*** Block opens ***

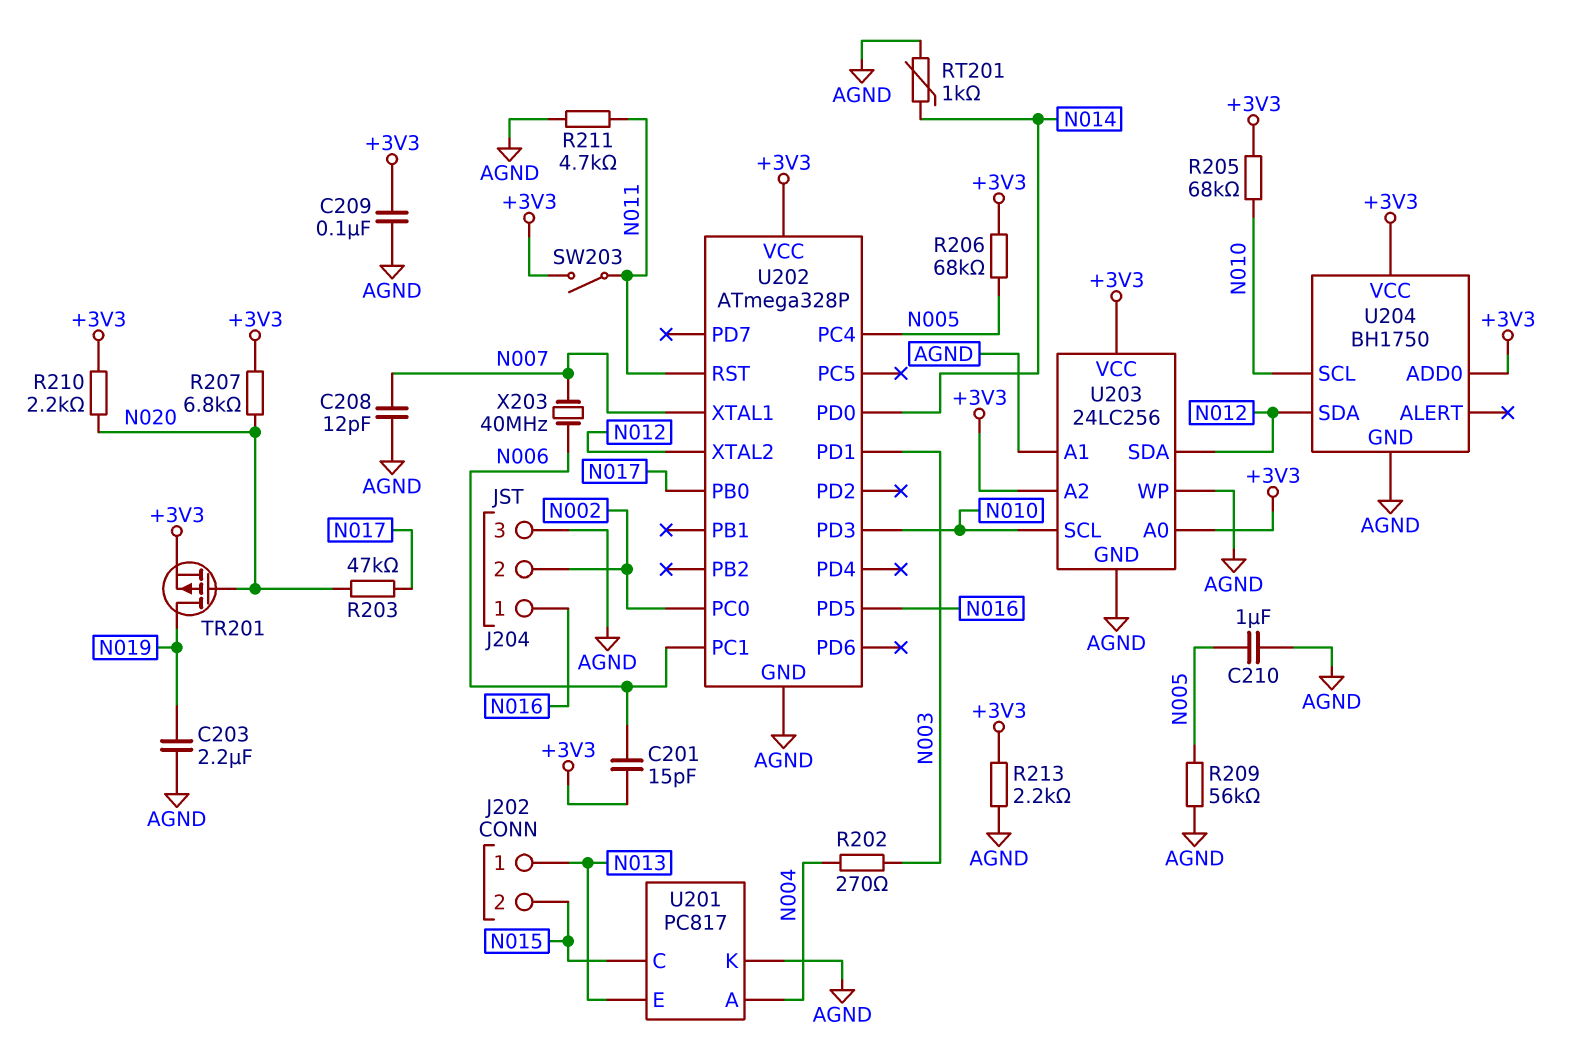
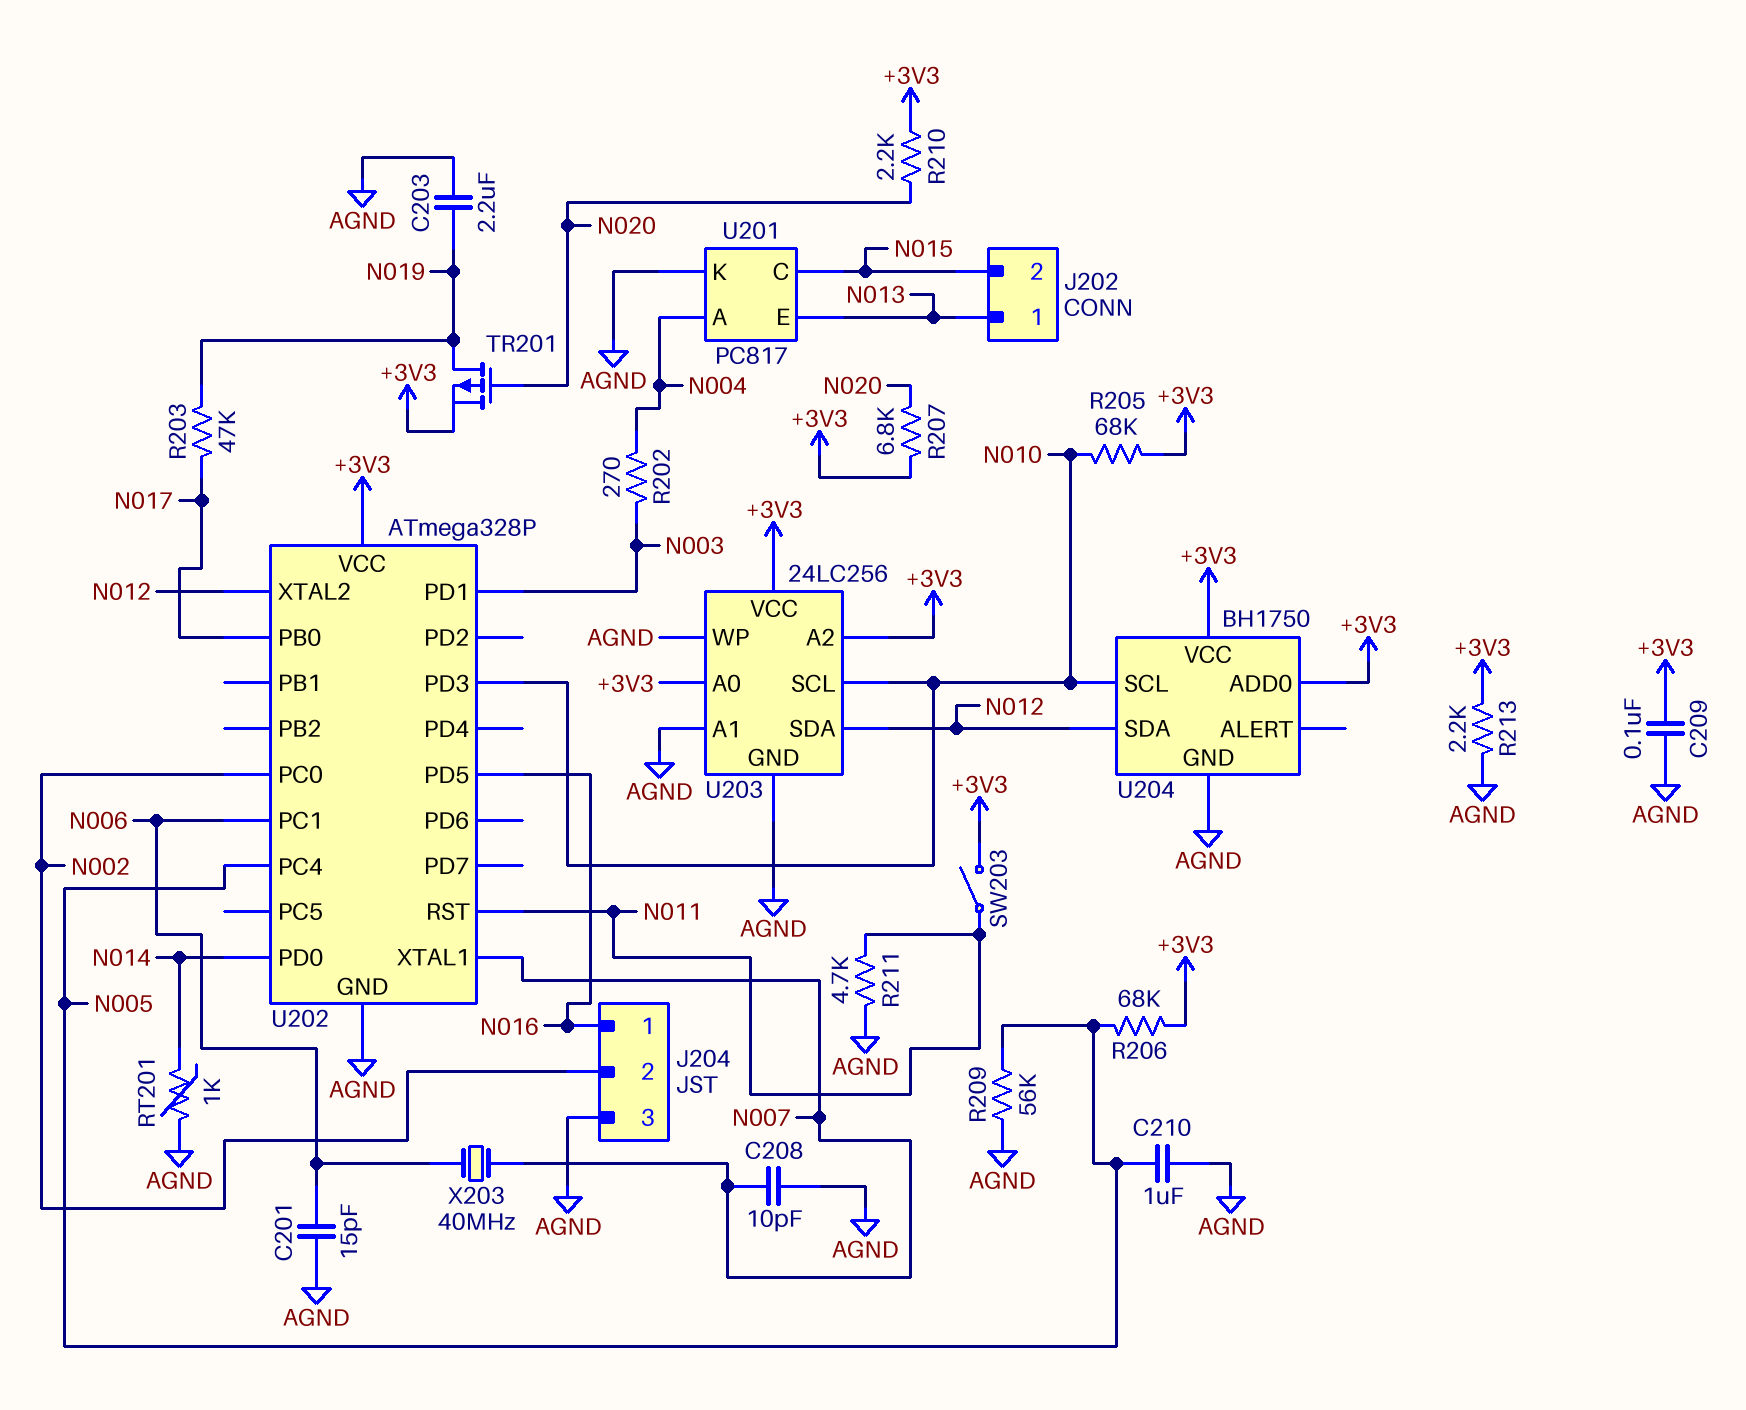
C201: 15pF (+3V3, N006) -> 15pF (AGND, N006)
C208: 12pF (AGND, N007) -> 10pF (AGND, N007)
R203: 47k (N017, N020) -> 47k (N017, N019)

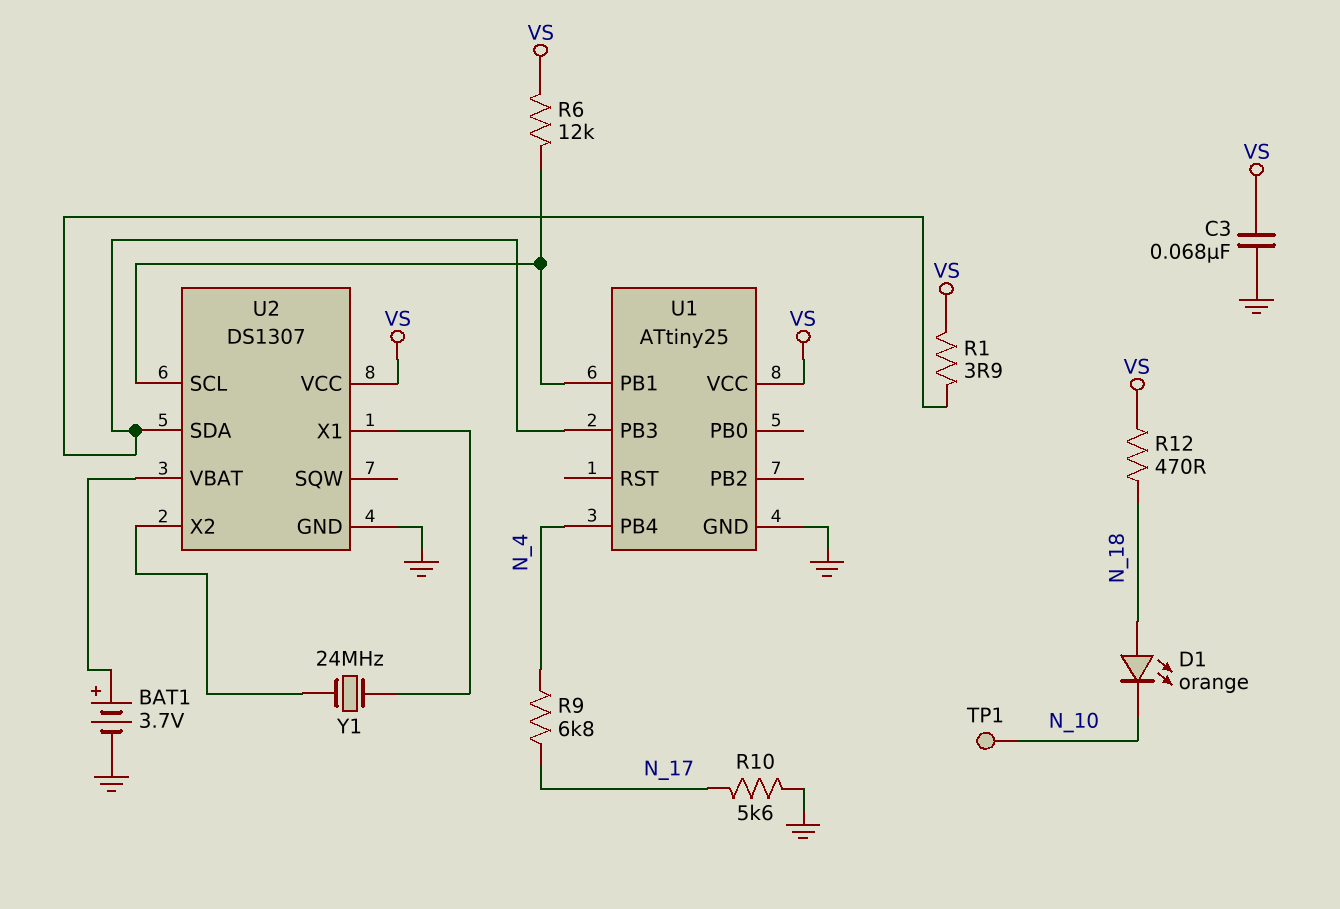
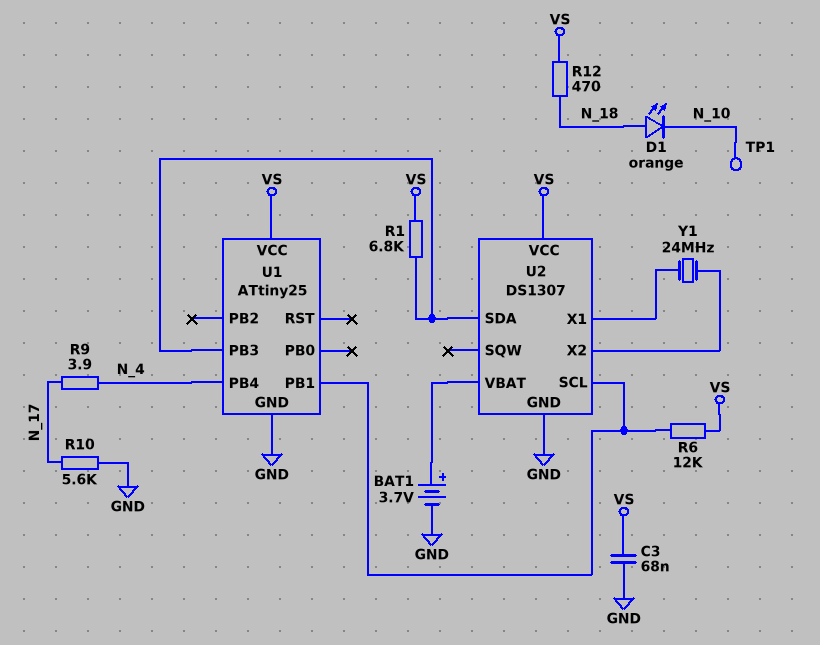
R1: 3.9 (U1/PB3, VS) -> 6.8k (U1/PB3, VS)
R9: 6.8k (N_4, N_17) -> 3.9 (N_4, N_17)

*** Block closes ***

■ Exercise ■
Would you please retype all the data exactly? Leave out whatever pictures it holds.

■ The answer ■
C201: 15pF (+3V3, N006) -> 15pF (AGND, N006)
C208: 12pF (AGND, N007) -> 10pF (AGND, N007)
R203: 47k (N017, N020) -> 47k (N017, N019)

R1: 3.9 (U1/PB3, VS) -> 6.8k (U1/PB3, VS)
R9: 6.8k (N_4, N_17) -> 3.9 (N_4, N_17)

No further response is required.